● TASK TO CARRY OUT
Search the listing below, and show each line that includes the word "VBAT".
■ ■ ■ ■ ■
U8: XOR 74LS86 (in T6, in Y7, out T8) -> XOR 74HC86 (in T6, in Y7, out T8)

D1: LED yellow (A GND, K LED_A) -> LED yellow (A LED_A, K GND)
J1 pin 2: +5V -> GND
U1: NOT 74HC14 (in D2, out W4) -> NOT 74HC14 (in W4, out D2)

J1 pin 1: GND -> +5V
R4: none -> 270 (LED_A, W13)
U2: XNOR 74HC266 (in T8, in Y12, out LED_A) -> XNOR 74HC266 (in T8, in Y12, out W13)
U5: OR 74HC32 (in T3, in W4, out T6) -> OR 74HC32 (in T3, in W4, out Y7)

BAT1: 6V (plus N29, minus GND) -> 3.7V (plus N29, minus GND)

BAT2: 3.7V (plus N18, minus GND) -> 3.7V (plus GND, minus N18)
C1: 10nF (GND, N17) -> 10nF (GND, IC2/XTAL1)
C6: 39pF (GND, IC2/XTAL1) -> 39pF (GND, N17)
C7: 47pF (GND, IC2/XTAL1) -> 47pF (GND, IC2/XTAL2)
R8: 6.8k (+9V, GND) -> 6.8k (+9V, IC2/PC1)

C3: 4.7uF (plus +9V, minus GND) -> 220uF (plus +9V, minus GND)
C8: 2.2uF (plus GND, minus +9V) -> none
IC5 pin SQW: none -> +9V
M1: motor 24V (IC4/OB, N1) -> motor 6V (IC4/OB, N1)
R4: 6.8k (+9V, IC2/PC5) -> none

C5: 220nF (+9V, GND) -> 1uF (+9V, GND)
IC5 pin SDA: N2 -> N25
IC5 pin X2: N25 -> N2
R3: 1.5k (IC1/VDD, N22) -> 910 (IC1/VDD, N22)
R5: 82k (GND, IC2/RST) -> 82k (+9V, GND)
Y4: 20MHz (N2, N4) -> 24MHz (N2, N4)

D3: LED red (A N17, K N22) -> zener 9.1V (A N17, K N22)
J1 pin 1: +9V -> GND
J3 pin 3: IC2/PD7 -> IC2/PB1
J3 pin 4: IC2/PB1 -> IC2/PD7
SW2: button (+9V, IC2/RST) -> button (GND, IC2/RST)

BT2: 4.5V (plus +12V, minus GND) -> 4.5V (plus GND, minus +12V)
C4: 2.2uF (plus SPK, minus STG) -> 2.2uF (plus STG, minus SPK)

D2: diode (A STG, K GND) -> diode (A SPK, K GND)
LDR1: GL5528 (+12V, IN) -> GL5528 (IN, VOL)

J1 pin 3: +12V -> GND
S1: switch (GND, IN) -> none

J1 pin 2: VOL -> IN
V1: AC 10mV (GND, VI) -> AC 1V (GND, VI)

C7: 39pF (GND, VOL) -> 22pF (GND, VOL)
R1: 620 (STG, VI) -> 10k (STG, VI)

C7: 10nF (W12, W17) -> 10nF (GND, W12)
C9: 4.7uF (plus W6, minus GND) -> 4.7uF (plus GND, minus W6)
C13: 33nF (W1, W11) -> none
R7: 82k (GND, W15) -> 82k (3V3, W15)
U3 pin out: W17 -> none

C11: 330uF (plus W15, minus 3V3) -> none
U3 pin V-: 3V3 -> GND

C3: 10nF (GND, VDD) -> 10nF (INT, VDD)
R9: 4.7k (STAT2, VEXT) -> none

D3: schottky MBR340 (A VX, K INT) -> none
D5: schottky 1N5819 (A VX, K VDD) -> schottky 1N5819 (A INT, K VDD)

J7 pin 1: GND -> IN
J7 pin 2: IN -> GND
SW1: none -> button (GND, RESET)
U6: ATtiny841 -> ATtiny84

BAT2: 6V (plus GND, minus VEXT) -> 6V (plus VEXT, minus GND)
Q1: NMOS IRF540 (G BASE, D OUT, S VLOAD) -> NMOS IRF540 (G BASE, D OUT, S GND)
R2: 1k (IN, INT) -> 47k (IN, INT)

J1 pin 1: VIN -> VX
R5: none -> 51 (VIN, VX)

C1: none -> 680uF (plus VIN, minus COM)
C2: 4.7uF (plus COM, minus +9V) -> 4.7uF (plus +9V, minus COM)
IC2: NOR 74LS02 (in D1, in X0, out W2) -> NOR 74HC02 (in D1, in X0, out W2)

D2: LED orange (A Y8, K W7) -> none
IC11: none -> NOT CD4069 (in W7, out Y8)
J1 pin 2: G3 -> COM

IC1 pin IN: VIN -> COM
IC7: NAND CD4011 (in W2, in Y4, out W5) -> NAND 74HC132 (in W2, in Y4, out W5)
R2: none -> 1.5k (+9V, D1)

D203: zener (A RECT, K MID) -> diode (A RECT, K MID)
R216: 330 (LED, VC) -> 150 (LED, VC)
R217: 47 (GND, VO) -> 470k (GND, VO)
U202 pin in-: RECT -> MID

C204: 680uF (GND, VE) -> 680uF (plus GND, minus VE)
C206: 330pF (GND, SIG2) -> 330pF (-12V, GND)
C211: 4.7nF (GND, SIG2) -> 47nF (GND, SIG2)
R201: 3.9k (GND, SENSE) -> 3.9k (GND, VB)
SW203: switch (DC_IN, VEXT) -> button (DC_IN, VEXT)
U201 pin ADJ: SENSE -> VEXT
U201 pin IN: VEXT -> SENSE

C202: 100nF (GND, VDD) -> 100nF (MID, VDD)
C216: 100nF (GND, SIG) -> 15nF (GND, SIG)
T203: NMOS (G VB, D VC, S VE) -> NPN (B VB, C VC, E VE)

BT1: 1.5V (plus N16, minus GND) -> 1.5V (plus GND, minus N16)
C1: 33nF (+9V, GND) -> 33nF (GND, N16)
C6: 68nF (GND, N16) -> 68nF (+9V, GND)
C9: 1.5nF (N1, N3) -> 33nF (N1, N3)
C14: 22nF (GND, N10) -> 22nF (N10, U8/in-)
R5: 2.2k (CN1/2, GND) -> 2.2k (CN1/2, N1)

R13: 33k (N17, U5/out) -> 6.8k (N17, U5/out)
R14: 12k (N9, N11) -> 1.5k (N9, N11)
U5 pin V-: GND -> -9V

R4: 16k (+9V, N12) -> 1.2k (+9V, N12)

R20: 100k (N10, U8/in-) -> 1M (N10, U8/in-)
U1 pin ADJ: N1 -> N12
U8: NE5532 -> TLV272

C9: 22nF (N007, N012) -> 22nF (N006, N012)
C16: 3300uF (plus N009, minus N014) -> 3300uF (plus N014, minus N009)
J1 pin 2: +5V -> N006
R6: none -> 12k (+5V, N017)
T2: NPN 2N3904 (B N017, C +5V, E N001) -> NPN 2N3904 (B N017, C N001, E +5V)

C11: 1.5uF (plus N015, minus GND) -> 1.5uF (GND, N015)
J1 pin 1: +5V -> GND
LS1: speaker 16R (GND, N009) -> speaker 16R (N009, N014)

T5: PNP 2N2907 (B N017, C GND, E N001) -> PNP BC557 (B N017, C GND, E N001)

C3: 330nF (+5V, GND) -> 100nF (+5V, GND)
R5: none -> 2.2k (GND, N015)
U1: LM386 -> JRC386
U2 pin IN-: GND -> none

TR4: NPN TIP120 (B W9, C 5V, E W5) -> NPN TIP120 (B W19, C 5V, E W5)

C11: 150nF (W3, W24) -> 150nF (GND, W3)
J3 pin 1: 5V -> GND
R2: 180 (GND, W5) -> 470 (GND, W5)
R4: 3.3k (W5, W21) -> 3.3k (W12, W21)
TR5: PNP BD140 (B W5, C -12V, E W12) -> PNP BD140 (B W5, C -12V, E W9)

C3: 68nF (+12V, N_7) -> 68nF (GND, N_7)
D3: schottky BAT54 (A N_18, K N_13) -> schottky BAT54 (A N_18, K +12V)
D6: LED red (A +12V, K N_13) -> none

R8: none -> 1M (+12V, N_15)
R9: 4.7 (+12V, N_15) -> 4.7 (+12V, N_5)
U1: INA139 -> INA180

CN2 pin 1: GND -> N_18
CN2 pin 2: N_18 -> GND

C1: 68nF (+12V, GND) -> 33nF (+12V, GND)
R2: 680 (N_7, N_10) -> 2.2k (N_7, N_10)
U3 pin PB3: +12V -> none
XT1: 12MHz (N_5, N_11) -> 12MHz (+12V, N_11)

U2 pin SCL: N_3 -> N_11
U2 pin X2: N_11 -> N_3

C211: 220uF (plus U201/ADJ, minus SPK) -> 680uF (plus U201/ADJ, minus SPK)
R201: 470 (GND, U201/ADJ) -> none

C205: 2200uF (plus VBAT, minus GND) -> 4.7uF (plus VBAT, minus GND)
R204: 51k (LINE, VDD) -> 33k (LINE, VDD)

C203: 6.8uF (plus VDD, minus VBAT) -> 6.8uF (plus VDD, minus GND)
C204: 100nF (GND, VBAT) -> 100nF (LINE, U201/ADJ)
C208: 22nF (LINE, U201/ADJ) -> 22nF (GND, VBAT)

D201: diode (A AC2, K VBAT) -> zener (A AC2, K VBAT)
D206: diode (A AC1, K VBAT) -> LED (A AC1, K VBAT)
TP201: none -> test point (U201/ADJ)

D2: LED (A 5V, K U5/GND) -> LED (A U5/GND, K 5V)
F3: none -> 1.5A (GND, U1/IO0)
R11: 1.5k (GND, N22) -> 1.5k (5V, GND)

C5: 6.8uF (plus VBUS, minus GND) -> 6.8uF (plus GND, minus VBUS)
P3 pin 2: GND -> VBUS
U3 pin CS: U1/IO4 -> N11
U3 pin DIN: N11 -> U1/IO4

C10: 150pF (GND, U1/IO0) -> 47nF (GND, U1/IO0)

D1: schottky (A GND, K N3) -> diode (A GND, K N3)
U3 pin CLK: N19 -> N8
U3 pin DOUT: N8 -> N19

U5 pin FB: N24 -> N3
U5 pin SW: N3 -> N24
■ ■ ■ ■ ■
● EXERCISE RESPONSE
C205: 2200uF (plus VBAT, minus GND) -> 4.7uF (plus VBAT, minus GND)
C203: 6.8uF (plus VDD, minus VBAT) -> 6.8uF (plus VDD, minus GND)
C204: 100nF (GND, VBAT) -> 100nF (LINE, U201/ADJ)
C208: 22nF (LINE, U201/ADJ) -> 22nF (GND, VBAT)
D201: diode (A AC2, K VBAT) -> zener (A AC2, K VBAT)
D206: diode (A AC1, K VBAT) -> LED (A AC1, K VBAT)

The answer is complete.